====== Supplied material

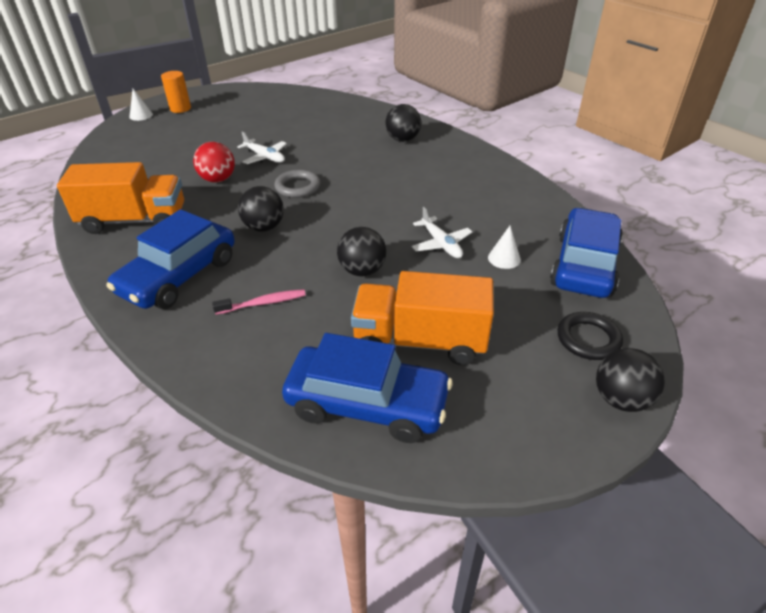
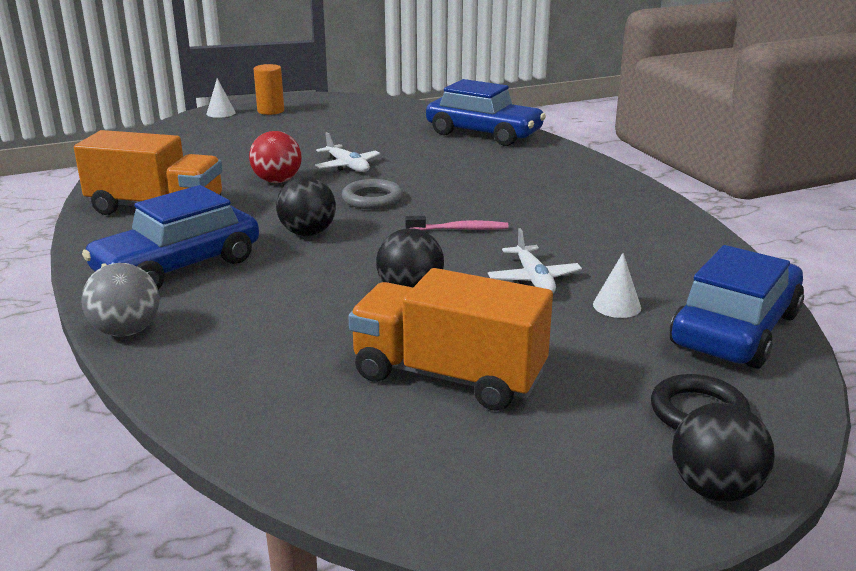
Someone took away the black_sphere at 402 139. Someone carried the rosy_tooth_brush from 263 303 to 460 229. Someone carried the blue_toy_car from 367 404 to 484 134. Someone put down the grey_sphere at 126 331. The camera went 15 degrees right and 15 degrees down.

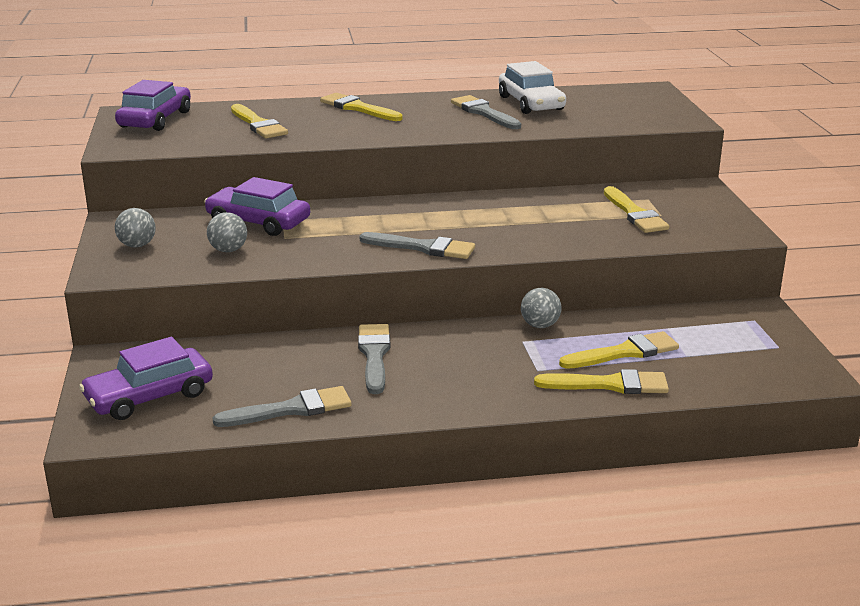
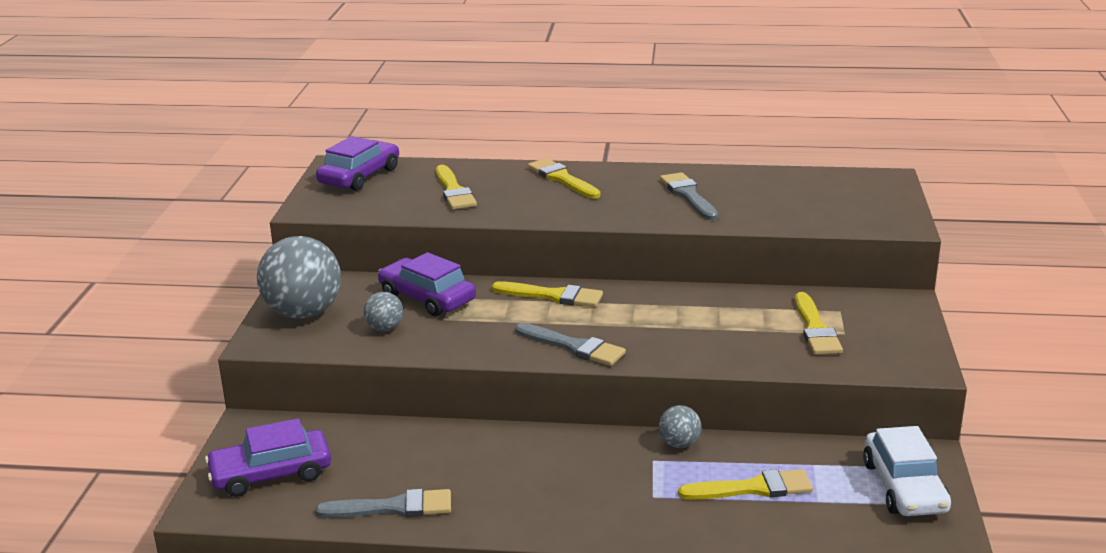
Someone carried the pure_white_toy_car from 531 103 to 904 487. Someone scaled the grey_sphere at 137 245 by 2.12. Someone took away the grey_paintbrush at 374 355. Someone carried the bright_yellow_paintbrush from 609 385 to 553 296. The camera went 15 degrees right and 0 degrees up.

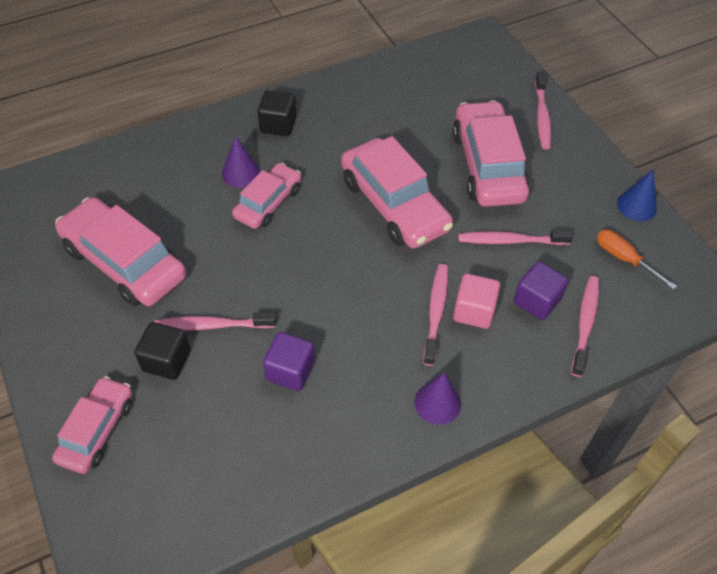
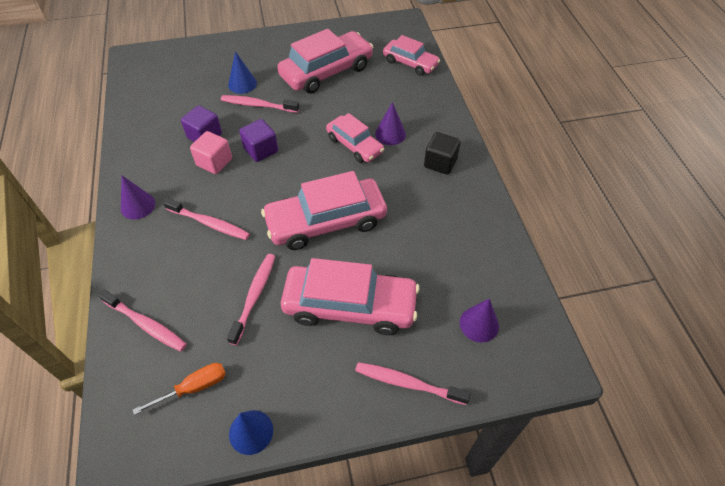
Someone carried the royal_purple_block from 536 301 to 261 150. Someone carried the rosy_block from 474 311 to 214 162. Someone rotated the rosy_tooth_brush at 212 325 by 90 degrees counterclockwise. Someone swapped the black_block at 166 361 for the blue_cone_shape at 242 84. Someone carried the rosy_toy_car from 97 430 to 410 63. Someone put down the royal_purple_cone_shape at 479 324. The camera went 105 degrees right and 0 degrees up.

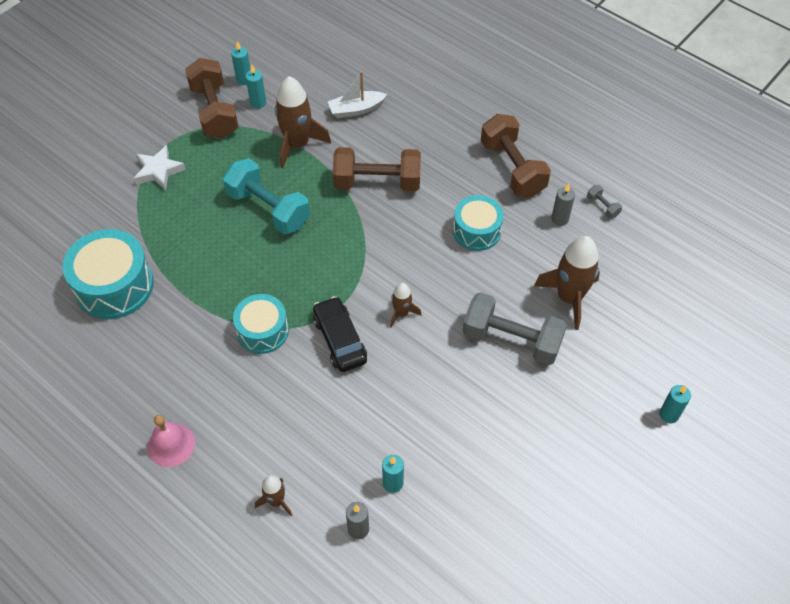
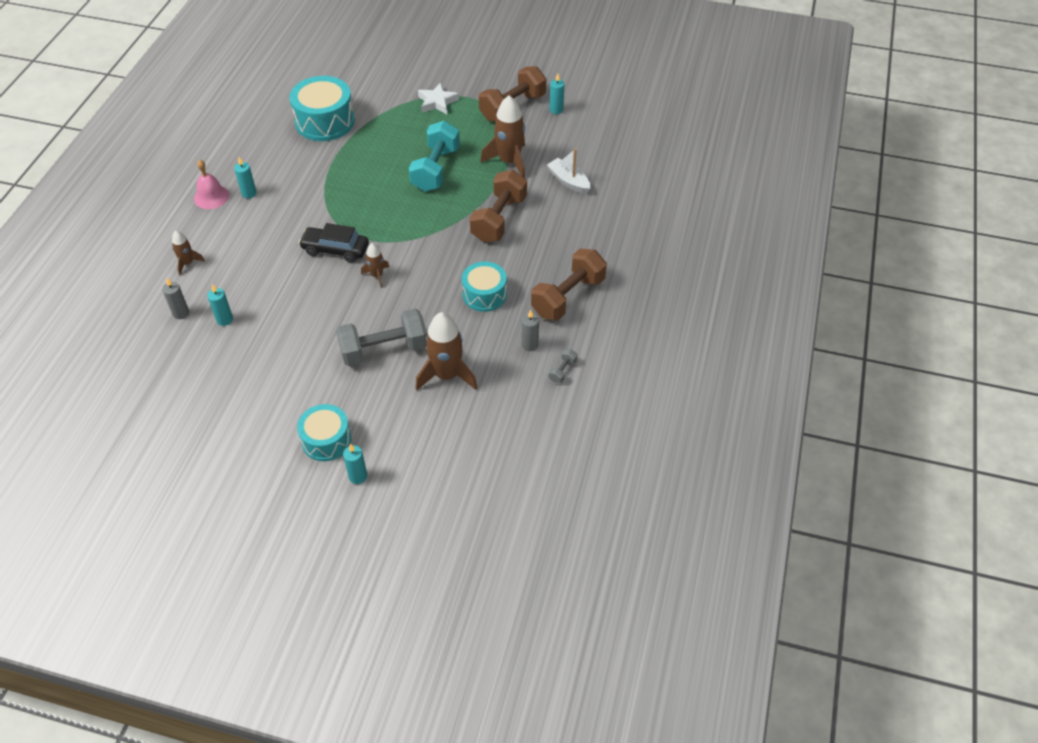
Someone carried the teal_wax_candle from 258 103 to 249 193. Someone rotated the dark_brown_hand_weight at 377 182 by 45 degrees clockwise. Someone rotated the grey_hand_weight at 511 340 by 75 degrees clockwise. Someone carried the teal_snare_drum from 262 331 to 326 440. Someone rotated the black_toy_car at 340 340 by 120 degrees counterclockwise. The camera went 65 degrees right and 5 degrees down.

============

**Directions for this task**:
For this exercise, write the listing out again exactly, excluding all images.

**Written solution**:
Someone took away the black_sphere at 402 139. Someone carried the rosy_tooth_brush from 263 303 to 460 229. Someone carried the blue_toy_car from 367 404 to 484 134. Someone put down the grey_sphere at 126 331. The camera went 15 degrees right and 15 degrees down.

Someone carried the pure_white_toy_car from 531 103 to 904 487. Someone scaled the grey_sphere at 137 245 by 2.12. Someone took away the grey_paintbrush at 374 355. Someone carried the bright_yellow_paintbrush from 609 385 to 553 296. The camera went 15 degrees right and 0 degrees up.

Someone carried the royal_purple_block from 536 301 to 261 150. Someone carried the rosy_block from 474 311 to 214 162. Someone rotated the rosy_tooth_brush at 212 325 by 90 degrees counterclockwise. Someone swapped the black_block at 166 361 for the blue_cone_shape at 242 84. Someone carried the rosy_toy_car from 97 430 to 410 63. Someone put down the royal_purple_cone_shape at 479 324. The camera went 105 degrees right and 0 degrees up.

Someone carried the teal_wax_candle from 258 103 to 249 193. Someone rotated the dark_brown_hand_weight at 377 182 by 45 degrees clockwise. Someone rotated the grey_hand_weight at 511 340 by 75 degrees clockwise. Someone carried the teal_snare_drum from 262 331 to 326 440. Someone rotated the black_toy_car at 340 340 by 120 degrees counterclockwise. The camera went 65 degrees right and 5 degrees down.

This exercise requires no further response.